YOUR INSTRUCTIONS - Output the data verbatim, minus the images.

(Data entries)
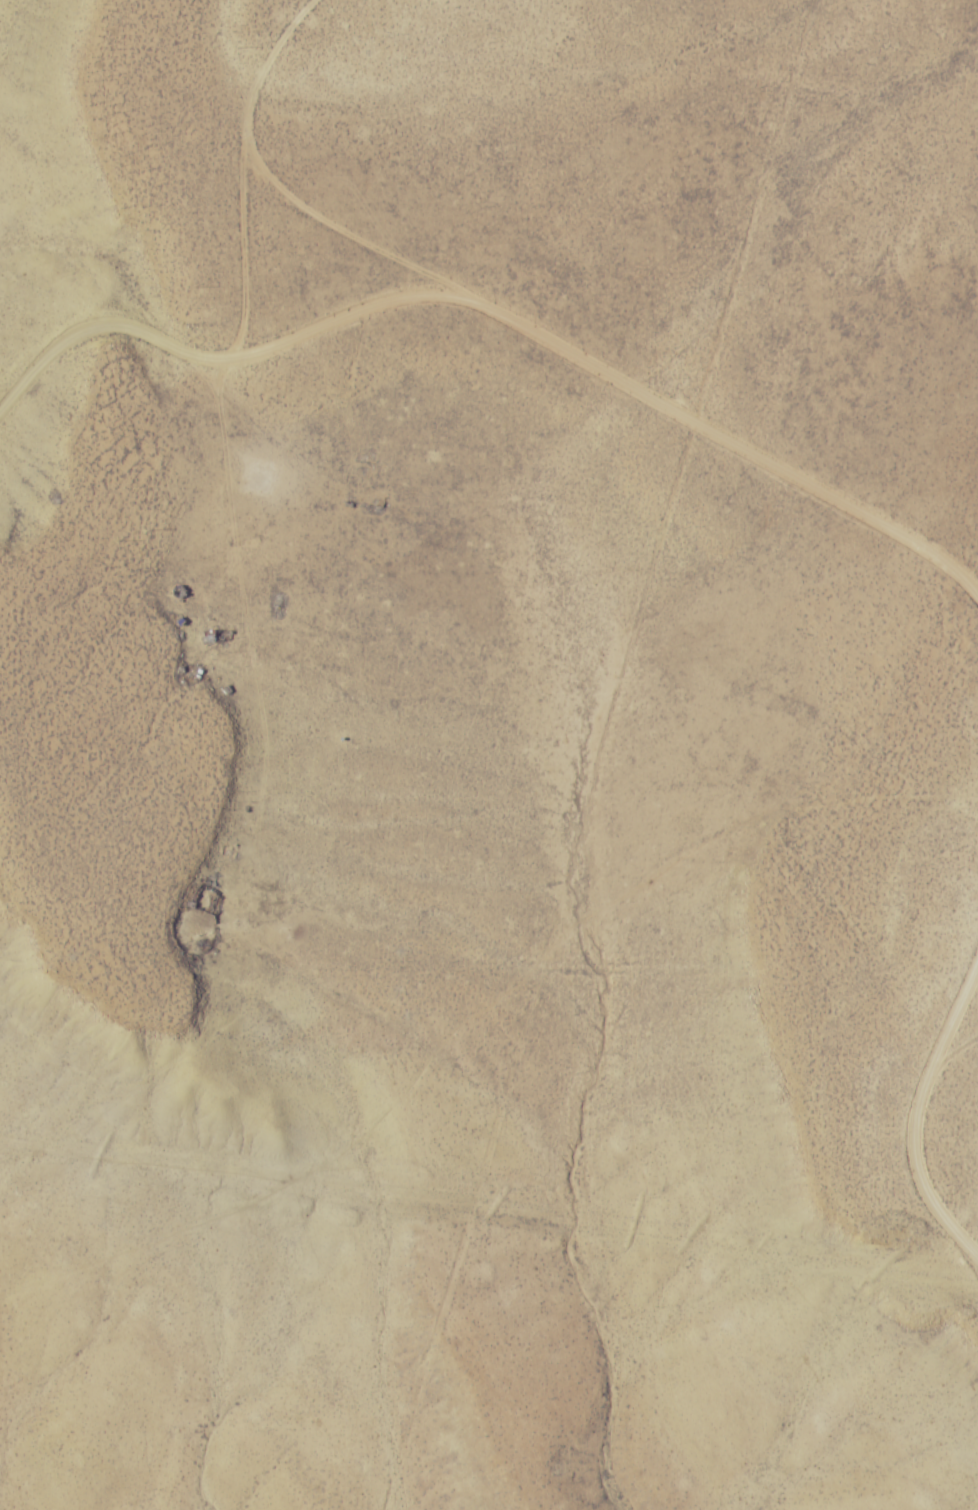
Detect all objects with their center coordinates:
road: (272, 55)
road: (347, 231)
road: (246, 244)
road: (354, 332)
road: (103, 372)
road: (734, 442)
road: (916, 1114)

OUTPUT OF THE EXERCISE -
Detect all objects with their center coordinates:
road: (272, 55)
road: (347, 231)
road: (246, 244)
road: (354, 332)
road: (103, 372)
road: (734, 442)
road: (916, 1114)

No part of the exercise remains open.